Start of Dataset
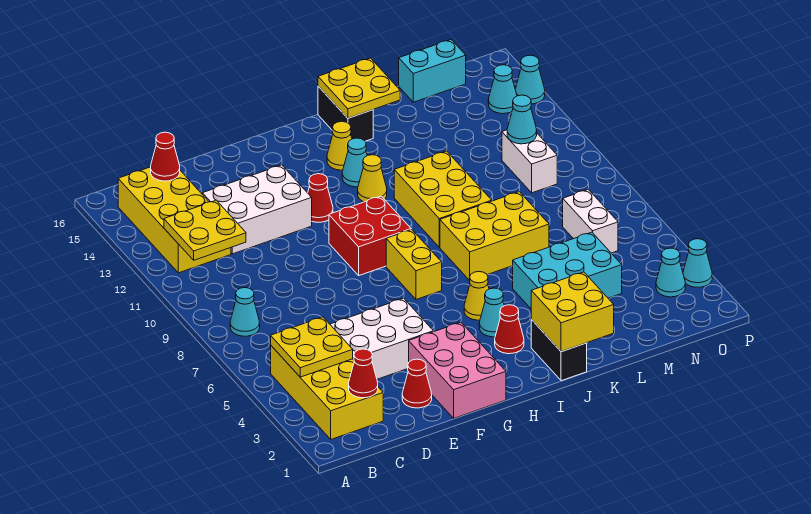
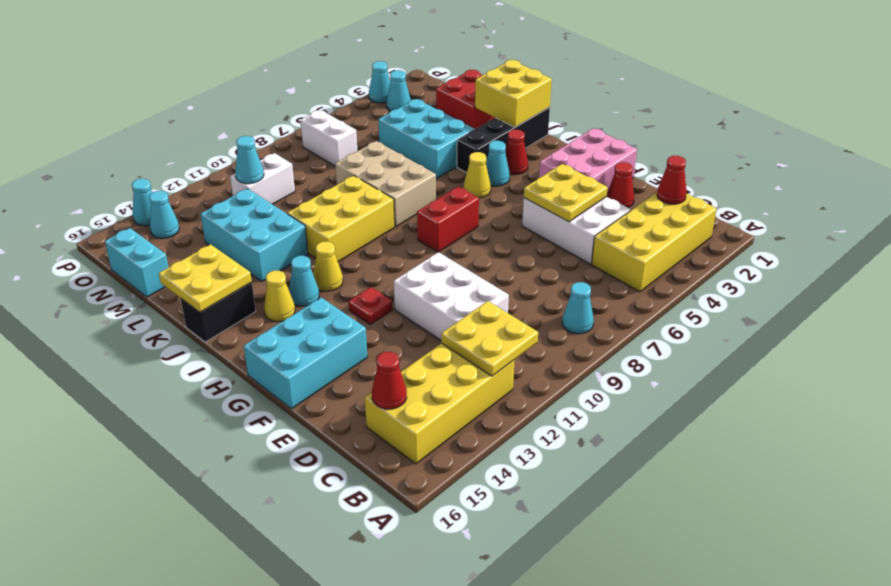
yellow plate B4:C5 level 2 -> yellow plate E4:F5 level 2
white brick D12:F13 level 1 -> white brick D10:F11 level 1
none -> cyan brick F14:G16 level 1
red brick G9:H10 level 1 -> red brick L1:M2 level 1
red cone G12 level 1 -> red plate G12 level 1
yellow brick H7:H8 level 1 -> red brick H7:H8 level 1
black brick J1:J2 level 1 -> black brick J1:J4 level 1
yellow brick J7:L8 level 1 -> tan brick J7:L8 level 1
none -> cyan brick K12:M13 level 1
white brick N6:N7 level 1 -> white brick N7:O7 level 1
End of Dataset
**Work order**. Return only and exactly the lines from the one that contains "none -> cyan brick K12:M13 level 1" through the final line of the material above.

**Response area**.
none -> cyan brick K12:M13 level 1
white brick N6:N7 level 1 -> white brick N7:O7 level 1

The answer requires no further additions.